[Opening Material provided section]
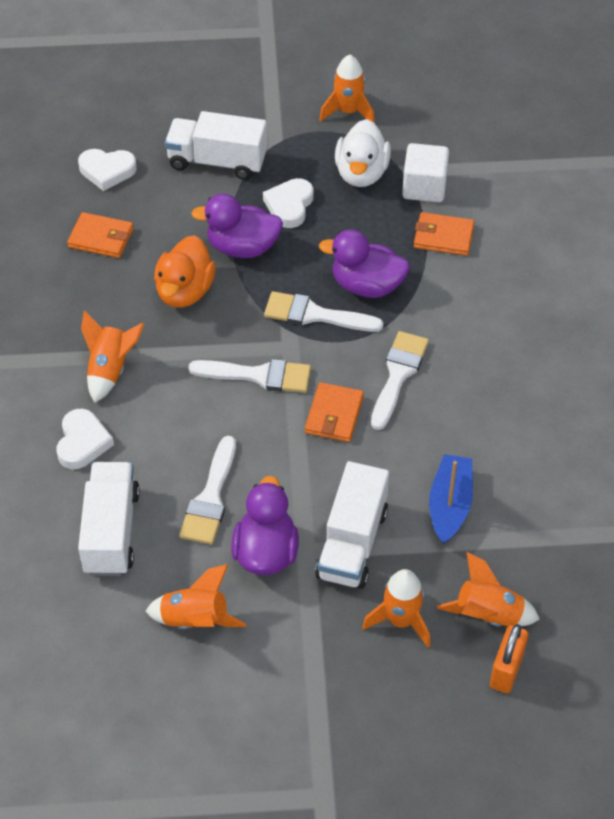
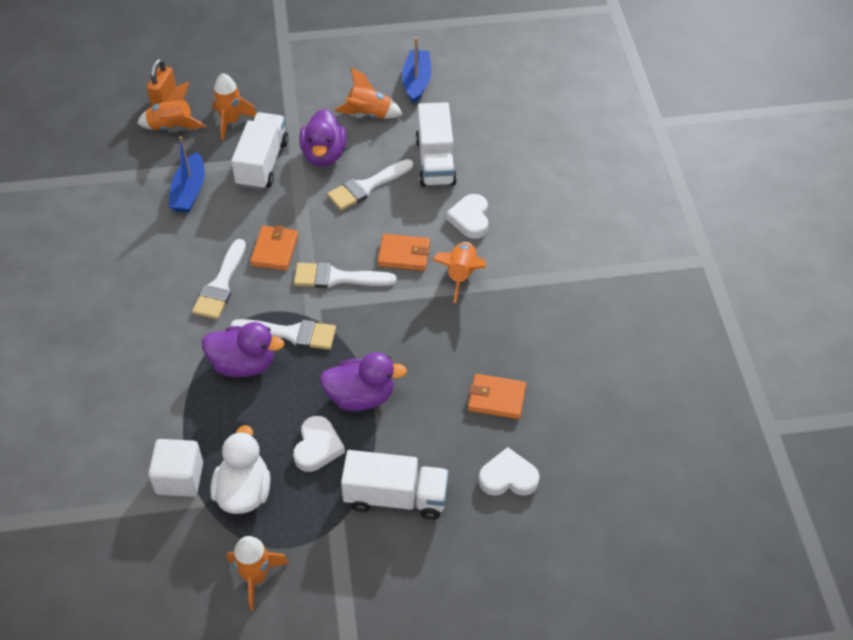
camera: 175 degrees right, 0 degrees up
(114, 680) = (416, 82): none -> blue boat
(185, 291) = (409, 348): orange duck -> none
(210, 498) = (367, 187): white brush -> white brush turned 135 degrees counterclockwise
(443, 237) = (166, 421): orange wallet -> orange wallet (404, 254)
[Closing Material provided section]
> Task requirements: Please give the number of lines above that contain "orange", without any other words.

> Output of the task: 2